## EXERCISE
Copy every line of text in the data below word for word, and leave the pictures out of your answer.

## GIVEN RECORDS
[START]

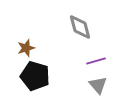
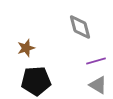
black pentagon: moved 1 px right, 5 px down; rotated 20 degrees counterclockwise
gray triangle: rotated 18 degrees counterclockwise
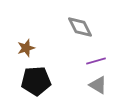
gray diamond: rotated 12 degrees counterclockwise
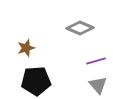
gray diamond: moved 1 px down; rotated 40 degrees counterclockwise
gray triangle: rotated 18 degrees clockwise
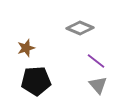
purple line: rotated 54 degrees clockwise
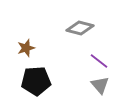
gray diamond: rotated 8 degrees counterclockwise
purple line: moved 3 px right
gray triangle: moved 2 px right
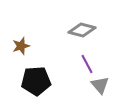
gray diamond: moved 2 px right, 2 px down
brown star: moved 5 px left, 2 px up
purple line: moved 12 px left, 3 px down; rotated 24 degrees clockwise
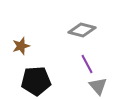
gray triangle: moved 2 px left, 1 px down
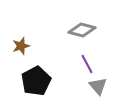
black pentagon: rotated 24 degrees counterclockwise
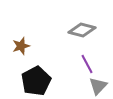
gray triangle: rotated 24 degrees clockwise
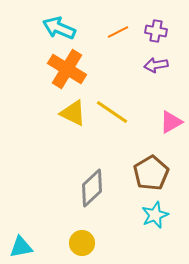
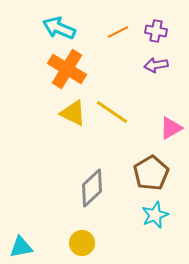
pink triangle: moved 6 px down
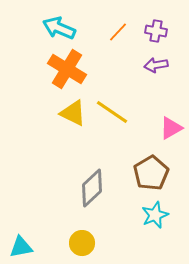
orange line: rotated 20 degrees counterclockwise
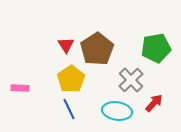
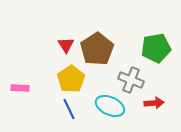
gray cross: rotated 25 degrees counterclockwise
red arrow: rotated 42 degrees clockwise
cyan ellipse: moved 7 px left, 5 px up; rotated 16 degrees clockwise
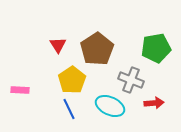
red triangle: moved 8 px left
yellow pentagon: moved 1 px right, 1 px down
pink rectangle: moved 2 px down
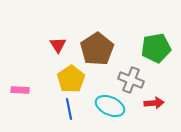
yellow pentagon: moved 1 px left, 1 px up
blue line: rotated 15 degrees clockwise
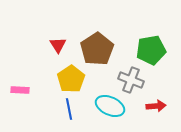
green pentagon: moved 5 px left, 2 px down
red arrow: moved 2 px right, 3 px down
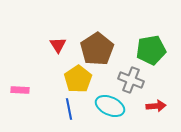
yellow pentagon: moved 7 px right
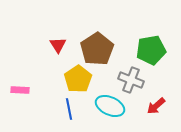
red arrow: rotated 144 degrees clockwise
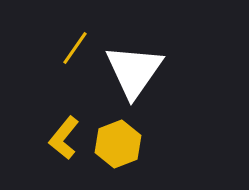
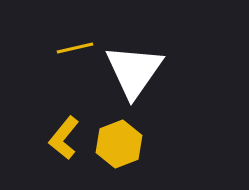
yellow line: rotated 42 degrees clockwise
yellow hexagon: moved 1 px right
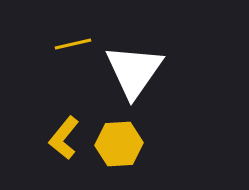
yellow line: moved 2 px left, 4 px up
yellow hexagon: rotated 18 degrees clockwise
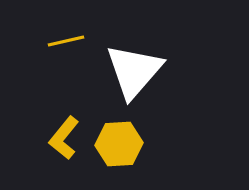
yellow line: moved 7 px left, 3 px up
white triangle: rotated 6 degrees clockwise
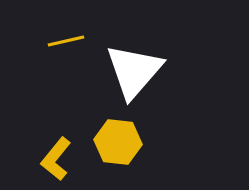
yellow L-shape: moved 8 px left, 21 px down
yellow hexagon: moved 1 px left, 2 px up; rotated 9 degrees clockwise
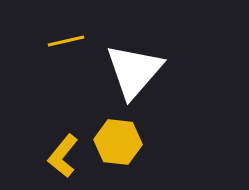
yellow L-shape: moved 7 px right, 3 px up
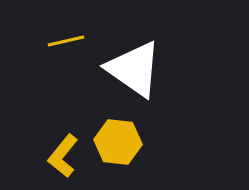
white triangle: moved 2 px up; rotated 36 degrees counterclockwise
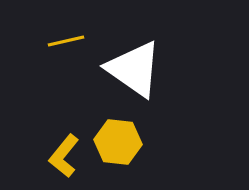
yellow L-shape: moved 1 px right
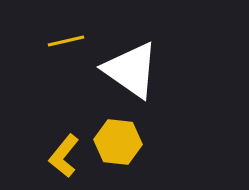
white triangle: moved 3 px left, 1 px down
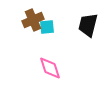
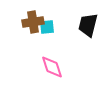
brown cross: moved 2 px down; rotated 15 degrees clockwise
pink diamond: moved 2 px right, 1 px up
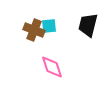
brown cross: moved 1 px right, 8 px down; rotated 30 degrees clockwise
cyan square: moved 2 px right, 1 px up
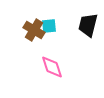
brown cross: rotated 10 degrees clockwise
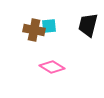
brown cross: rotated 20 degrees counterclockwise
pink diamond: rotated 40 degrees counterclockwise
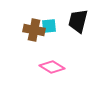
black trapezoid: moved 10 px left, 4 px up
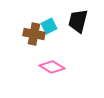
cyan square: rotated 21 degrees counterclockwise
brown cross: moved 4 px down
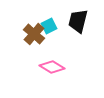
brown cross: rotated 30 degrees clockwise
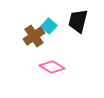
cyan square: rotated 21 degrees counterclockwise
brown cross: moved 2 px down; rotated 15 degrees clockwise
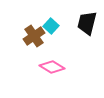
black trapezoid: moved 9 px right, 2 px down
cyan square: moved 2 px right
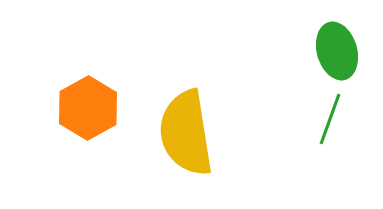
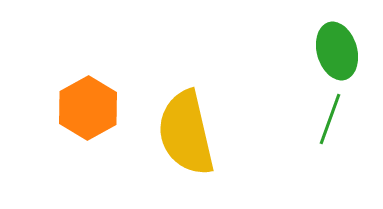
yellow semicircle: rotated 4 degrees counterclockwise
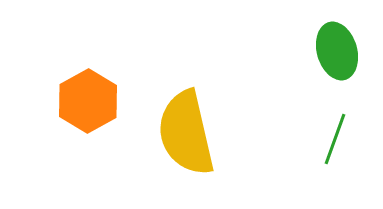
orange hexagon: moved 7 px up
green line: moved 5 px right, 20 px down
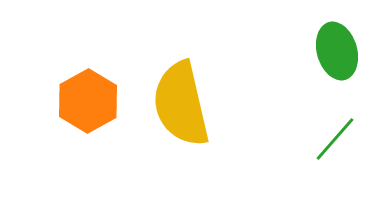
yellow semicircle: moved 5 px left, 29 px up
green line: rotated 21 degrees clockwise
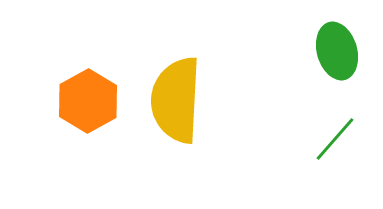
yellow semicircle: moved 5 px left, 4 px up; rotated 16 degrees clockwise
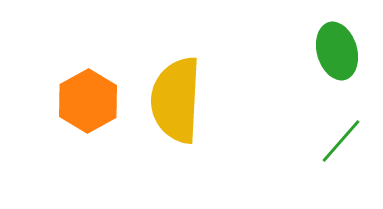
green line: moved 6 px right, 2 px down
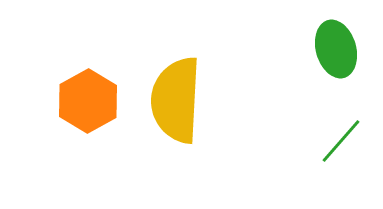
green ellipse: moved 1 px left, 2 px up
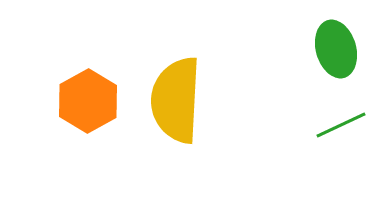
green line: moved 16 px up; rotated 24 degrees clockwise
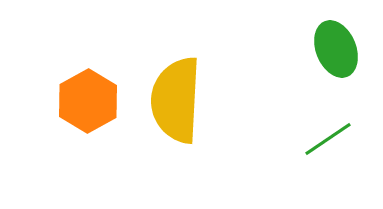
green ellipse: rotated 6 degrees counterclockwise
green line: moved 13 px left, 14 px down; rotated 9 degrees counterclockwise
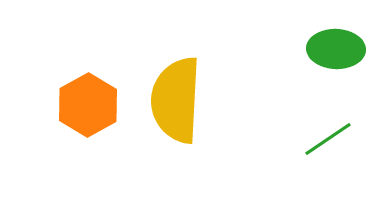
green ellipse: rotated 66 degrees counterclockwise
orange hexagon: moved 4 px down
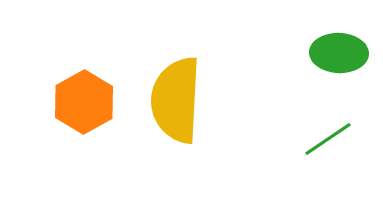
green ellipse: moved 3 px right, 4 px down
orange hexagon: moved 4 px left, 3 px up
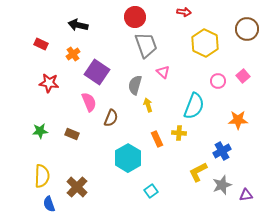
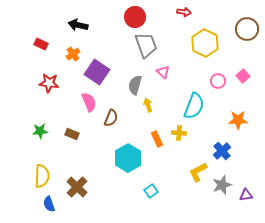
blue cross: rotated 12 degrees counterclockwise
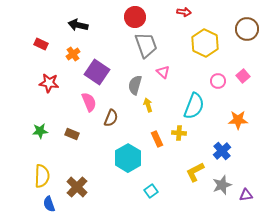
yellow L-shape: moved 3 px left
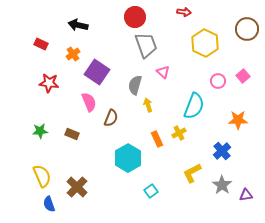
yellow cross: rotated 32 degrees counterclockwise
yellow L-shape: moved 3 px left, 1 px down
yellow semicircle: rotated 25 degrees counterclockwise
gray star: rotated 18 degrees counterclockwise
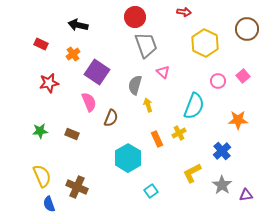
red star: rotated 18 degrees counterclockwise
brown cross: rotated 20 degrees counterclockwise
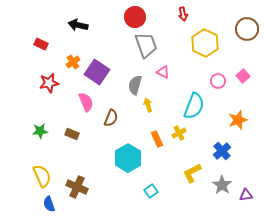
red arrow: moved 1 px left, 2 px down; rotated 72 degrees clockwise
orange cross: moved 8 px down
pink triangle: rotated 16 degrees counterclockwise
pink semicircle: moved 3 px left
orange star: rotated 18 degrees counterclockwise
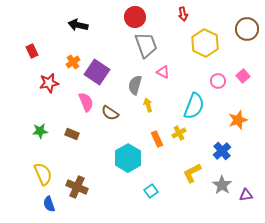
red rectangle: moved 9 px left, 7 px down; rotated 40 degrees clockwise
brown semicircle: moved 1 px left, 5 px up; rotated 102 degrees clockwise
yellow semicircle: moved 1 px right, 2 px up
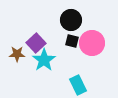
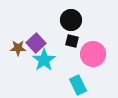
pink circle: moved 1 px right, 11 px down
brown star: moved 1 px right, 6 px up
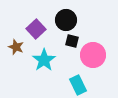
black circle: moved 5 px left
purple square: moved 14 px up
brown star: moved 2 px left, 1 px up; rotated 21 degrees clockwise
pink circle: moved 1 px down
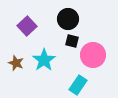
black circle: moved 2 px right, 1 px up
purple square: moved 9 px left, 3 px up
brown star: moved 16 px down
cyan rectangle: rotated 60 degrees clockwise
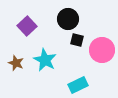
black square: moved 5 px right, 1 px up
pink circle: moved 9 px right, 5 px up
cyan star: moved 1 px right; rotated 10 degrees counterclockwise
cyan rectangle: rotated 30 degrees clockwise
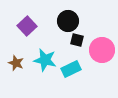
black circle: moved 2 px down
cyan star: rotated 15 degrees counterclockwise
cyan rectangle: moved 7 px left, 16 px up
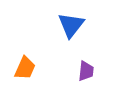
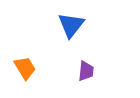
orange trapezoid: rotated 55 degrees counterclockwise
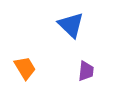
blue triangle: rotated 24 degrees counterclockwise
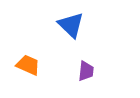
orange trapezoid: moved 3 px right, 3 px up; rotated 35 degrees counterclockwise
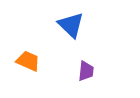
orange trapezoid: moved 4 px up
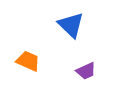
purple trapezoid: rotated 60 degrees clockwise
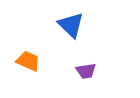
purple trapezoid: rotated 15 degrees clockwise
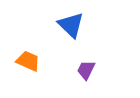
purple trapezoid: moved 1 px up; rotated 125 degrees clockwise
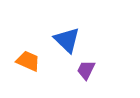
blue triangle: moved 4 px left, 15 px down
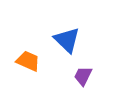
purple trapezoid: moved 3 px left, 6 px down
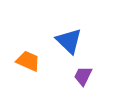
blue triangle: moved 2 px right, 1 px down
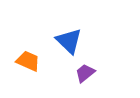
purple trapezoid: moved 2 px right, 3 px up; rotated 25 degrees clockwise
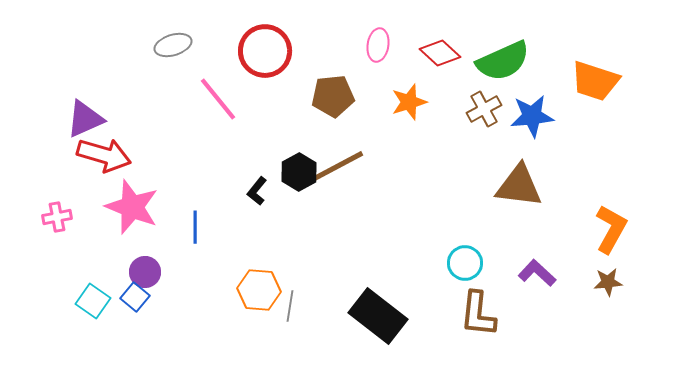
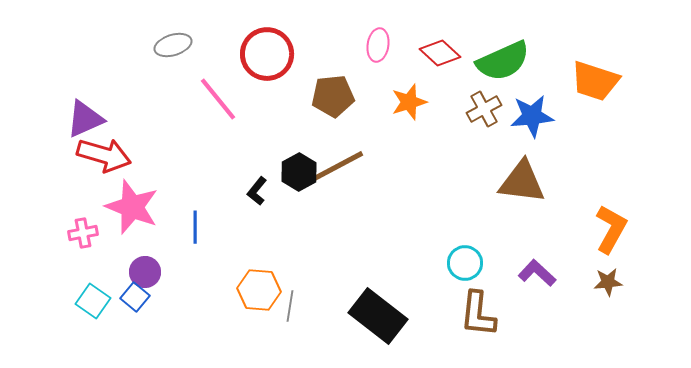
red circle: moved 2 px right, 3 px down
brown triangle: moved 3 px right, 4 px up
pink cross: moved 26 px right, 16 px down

[END]

## COMPLETED EXERCISE
black pentagon: moved 1 px right, 5 px down; rotated 20 degrees counterclockwise
gray triangle: rotated 18 degrees counterclockwise
gray diamond: rotated 12 degrees counterclockwise
gray diamond: moved 1 px down; rotated 40 degrees counterclockwise
gray triangle: rotated 18 degrees clockwise
purple line: rotated 54 degrees clockwise
gray diamond: rotated 8 degrees counterclockwise
purple line: moved 3 px right
gray triangle: moved 2 px right
gray diamond: moved 2 px right, 2 px down
brown star: moved 5 px left, 2 px up
purple line: moved 12 px left, 3 px down; rotated 24 degrees clockwise
gray triangle: moved 2 px left, 1 px down
black pentagon: rotated 24 degrees counterclockwise
gray triangle: rotated 24 degrees clockwise
pink triangle: moved 6 px down
orange line: rotated 20 degrees counterclockwise
gray cross: rotated 25 degrees counterclockwise
red arrow: rotated 42 degrees clockwise
cyan ellipse: moved 7 px left, 5 px up; rotated 16 degrees clockwise
red triangle: moved 8 px left
yellow pentagon: moved 1 px right, 1 px down
pink rectangle: moved 2 px down
yellow pentagon: moved 1 px left, 1 px up
blue line: rotated 15 degrees clockwise
green pentagon: moved 5 px left, 2 px down
red arrow: moved 2 px right, 3 px down
yellow pentagon: moved 7 px right
red arrow: rotated 144 degrees clockwise
yellow line: rotated 42 degrees clockwise
yellow hexagon: moved 1 px right
yellow line: moved 2 px left, 4 px up
yellow hexagon: rotated 18 degrees clockwise
yellow line: moved 7 px left, 3 px up
white triangle: rotated 6 degrees clockwise
yellow L-shape: moved 8 px left, 21 px down
yellow hexagon: moved 1 px left, 2 px up; rotated 9 degrees clockwise
yellow L-shape: moved 7 px right, 3 px up
white triangle: moved 2 px up; rotated 36 degrees counterclockwise
yellow L-shape: moved 1 px right
white triangle: moved 3 px left, 1 px down
brown cross: moved 2 px down; rotated 15 degrees clockwise
pink diamond: moved 2 px right, 1 px up
brown cross: moved 1 px right, 8 px down; rotated 30 degrees clockwise
cyan square: moved 2 px right, 1 px up
brown cross: rotated 10 degrees clockwise
brown cross: rotated 20 degrees counterclockwise
pink diamond: rotated 40 degrees counterclockwise
black trapezoid: moved 10 px left, 4 px up
cyan square: rotated 21 degrees counterclockwise
brown cross: moved 4 px down
brown cross: rotated 30 degrees clockwise
cyan square: rotated 21 degrees counterclockwise
brown cross: moved 2 px down; rotated 15 degrees clockwise
black trapezoid: moved 9 px right, 2 px down
cyan square: moved 2 px right
yellow semicircle: rotated 4 degrees counterclockwise
orange hexagon: moved 7 px up
green line: moved 5 px right, 20 px down
yellow semicircle: moved 5 px left, 29 px up
green line: rotated 21 degrees clockwise
yellow semicircle: moved 5 px left, 4 px up; rotated 16 degrees clockwise
green line: moved 6 px right, 2 px down
green ellipse: moved 1 px left, 2 px up
green line: moved 16 px up; rotated 24 degrees clockwise
green ellipse: rotated 6 degrees counterclockwise
green line: moved 13 px left, 14 px down; rotated 9 degrees counterclockwise
green ellipse: rotated 66 degrees counterclockwise
orange hexagon: moved 4 px down
green ellipse: moved 3 px right, 4 px down
orange hexagon: moved 4 px left, 3 px up
blue cross: rotated 12 degrees counterclockwise
yellow L-shape: moved 3 px left
yellow cross: rotated 32 degrees counterclockwise
yellow L-shape: moved 3 px left, 1 px down
yellow semicircle: rotated 25 degrees counterclockwise
gray star: rotated 18 degrees counterclockwise
red star: rotated 18 degrees counterclockwise
brown cross: rotated 20 degrees counterclockwise
red arrow: moved 1 px left, 2 px down; rotated 72 degrees clockwise
orange cross: moved 8 px down
pink triangle: rotated 16 degrees counterclockwise
pink semicircle: moved 3 px left
orange star: rotated 18 degrees counterclockwise
red rectangle: moved 9 px left, 7 px down; rotated 40 degrees clockwise
brown semicircle: moved 1 px left, 5 px up; rotated 102 degrees clockwise
yellow semicircle: moved 1 px right, 2 px up
pink circle: moved 1 px right, 11 px down
brown star: moved 1 px right, 6 px up
black circle: moved 5 px left
purple square: moved 14 px up
brown star: moved 2 px left, 1 px up; rotated 21 degrees clockwise
pink circle: moved 1 px down
black circle: moved 2 px right, 1 px up
purple square: moved 9 px left, 3 px up
brown star: moved 16 px down
cyan rectangle: rotated 60 degrees clockwise
black square: moved 5 px right, 1 px up
pink circle: moved 9 px right, 5 px up
cyan star: moved 1 px right; rotated 10 degrees counterclockwise
cyan rectangle: rotated 30 degrees clockwise
black circle: moved 2 px down
cyan star: rotated 15 degrees counterclockwise
cyan rectangle: moved 7 px left, 16 px up
orange trapezoid: rotated 55 degrees counterclockwise
blue triangle: rotated 24 degrees counterclockwise
orange trapezoid: moved 3 px right, 3 px up; rotated 35 degrees counterclockwise
orange trapezoid: moved 4 px up
purple trapezoid: rotated 60 degrees clockwise
purple trapezoid: rotated 15 degrees clockwise
purple trapezoid: moved 1 px up; rotated 125 degrees clockwise
blue triangle: moved 4 px left, 15 px down
purple trapezoid: moved 3 px left, 6 px down
blue triangle: moved 2 px right, 1 px down
purple trapezoid: moved 2 px right, 3 px up; rotated 25 degrees clockwise
red circle: moved 2 px right, 3 px down
brown triangle: moved 3 px right, 4 px up
pink cross: moved 26 px right, 16 px down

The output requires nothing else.